→ **Task item**
Only the text of the records belongs in the answer, copied exactly, with every picture omitted.

→ **Excerpted data**
+++

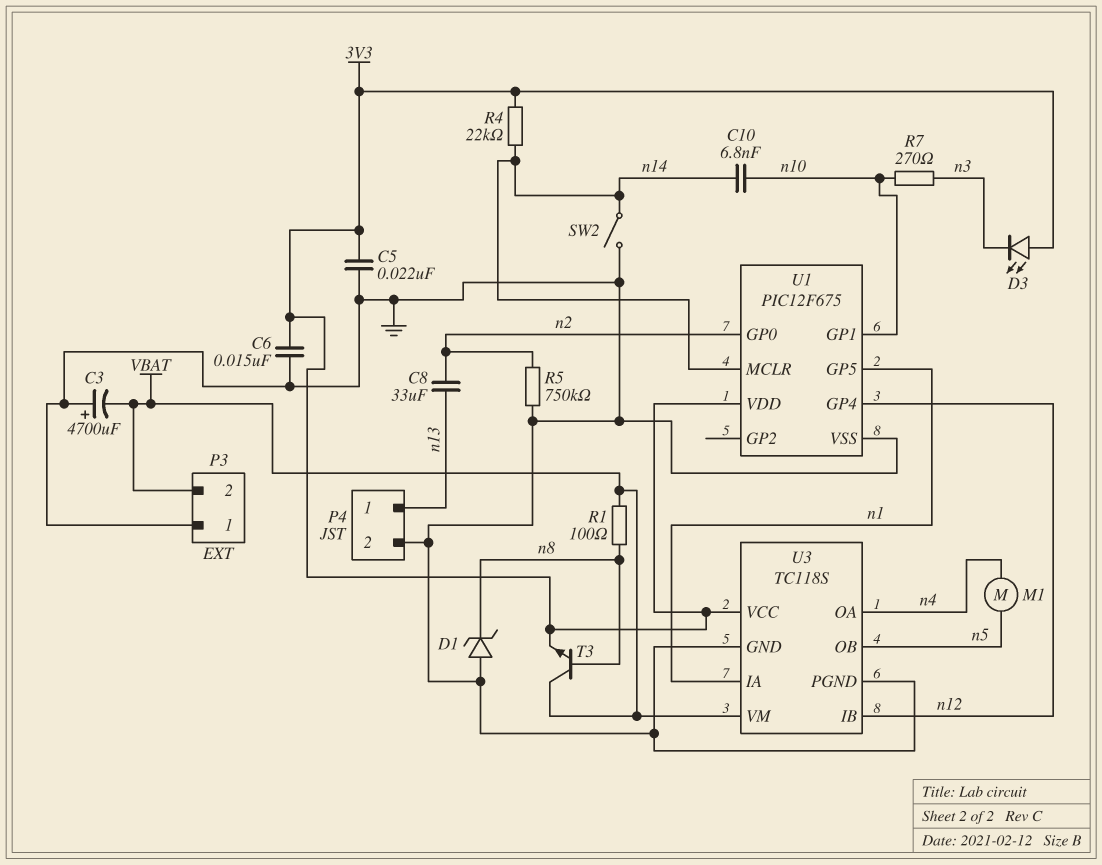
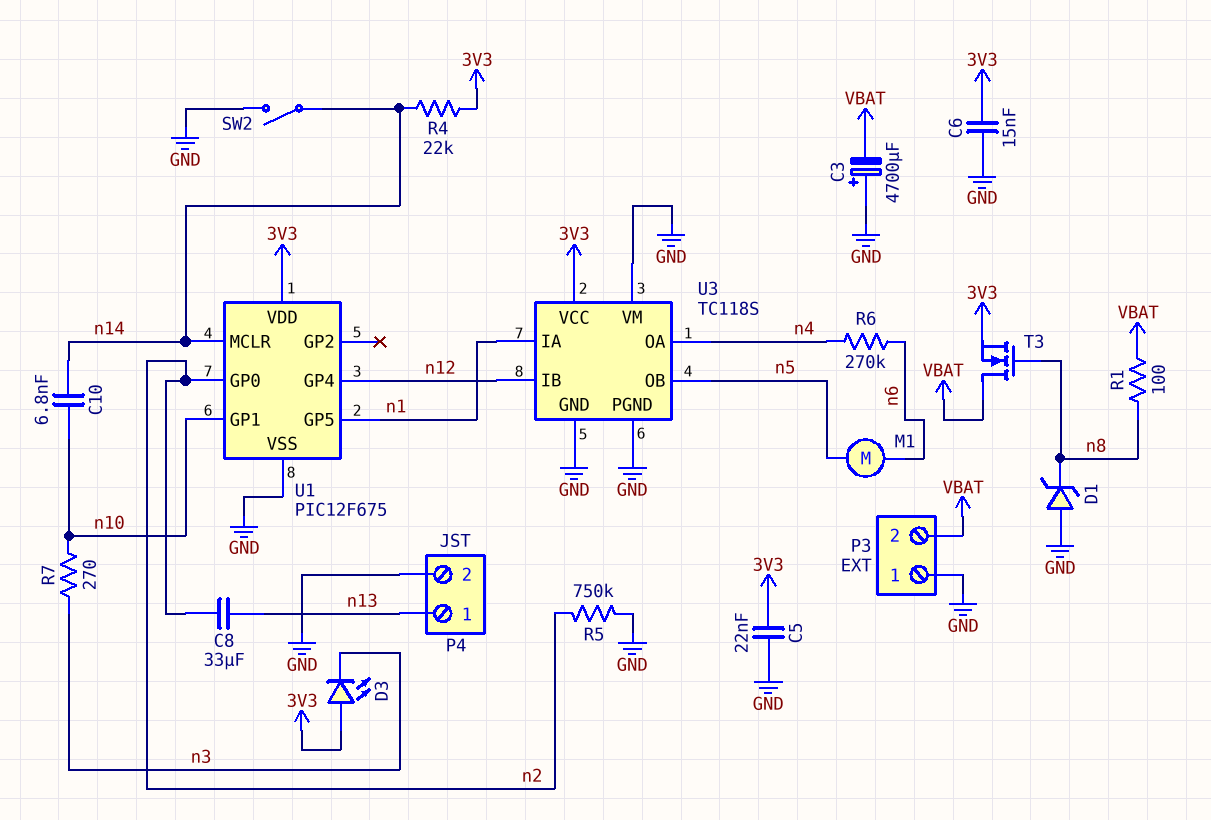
M1: motor (n4, n5) -> motor (n5, n6)
R6: none -> 270k (n4, n6)
T3: NPN (B n8, C VBAT, E 3V3) -> NMOS (G n8, D VBAT, S 3V3)
U3 pin VM: VBAT -> GND

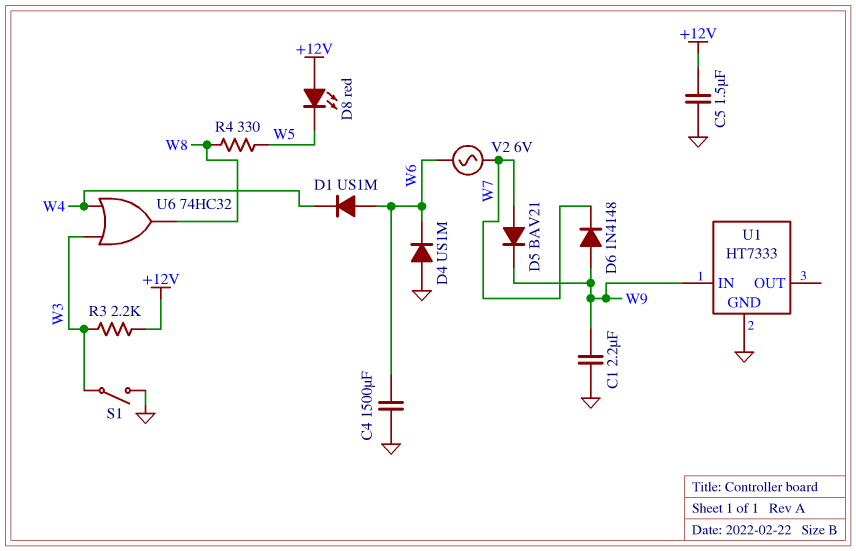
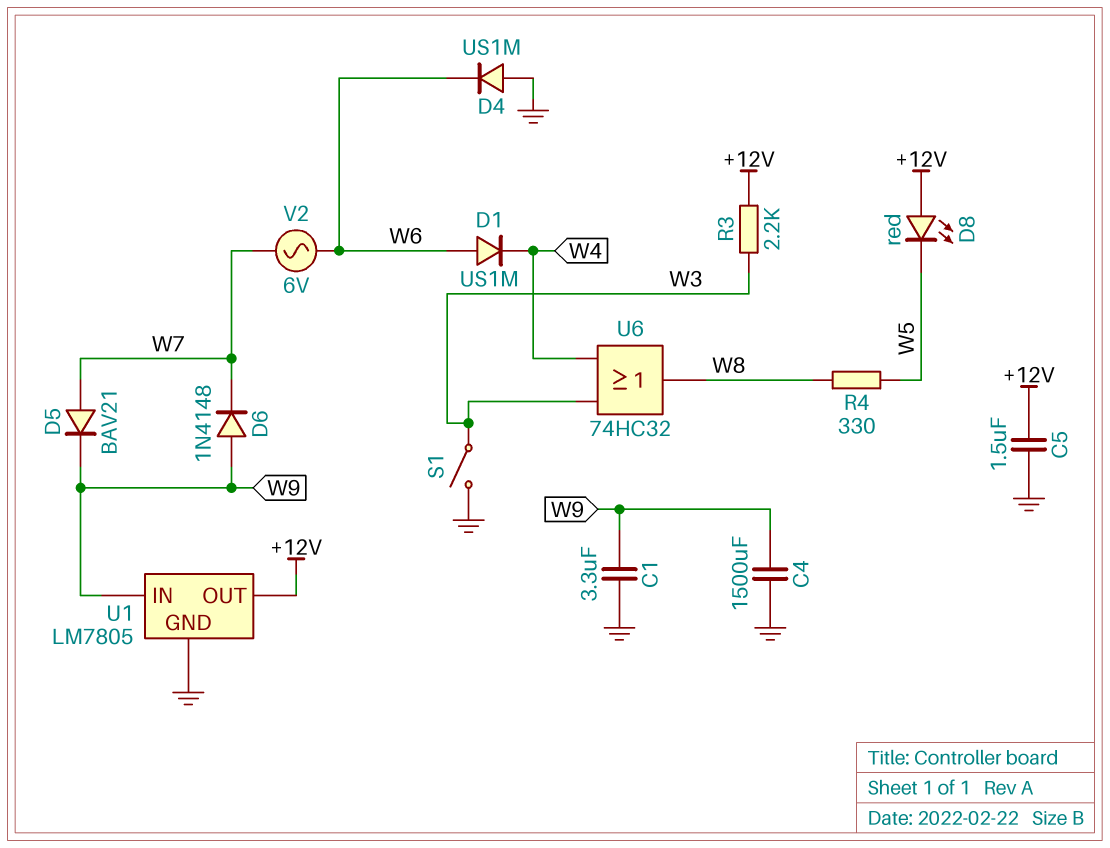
C1: 2.2uF (GND, W9) -> 3.3uF (GND, W9)
C4: 1500uF (GND, W6) -> 1500uF (GND, W9)
U1: HT7333 -> LM7805
U1 pin OUT: none -> +12V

+++

→ **Completed exercise**
M1: motor (n4, n5) -> motor (n5, n6)
R6: none -> 270k (n4, n6)
T3: NPN (B n8, C VBAT, E 3V3) -> NMOS (G n8, D VBAT, S 3V3)
U3 pin VM: VBAT -> GND

C1: 2.2uF (GND, W9) -> 3.3uF (GND, W9)
C4: 1500uF (GND, W6) -> 1500uF (GND, W9)
U1: HT7333 -> LM7805
U1 pin OUT: none -> +12V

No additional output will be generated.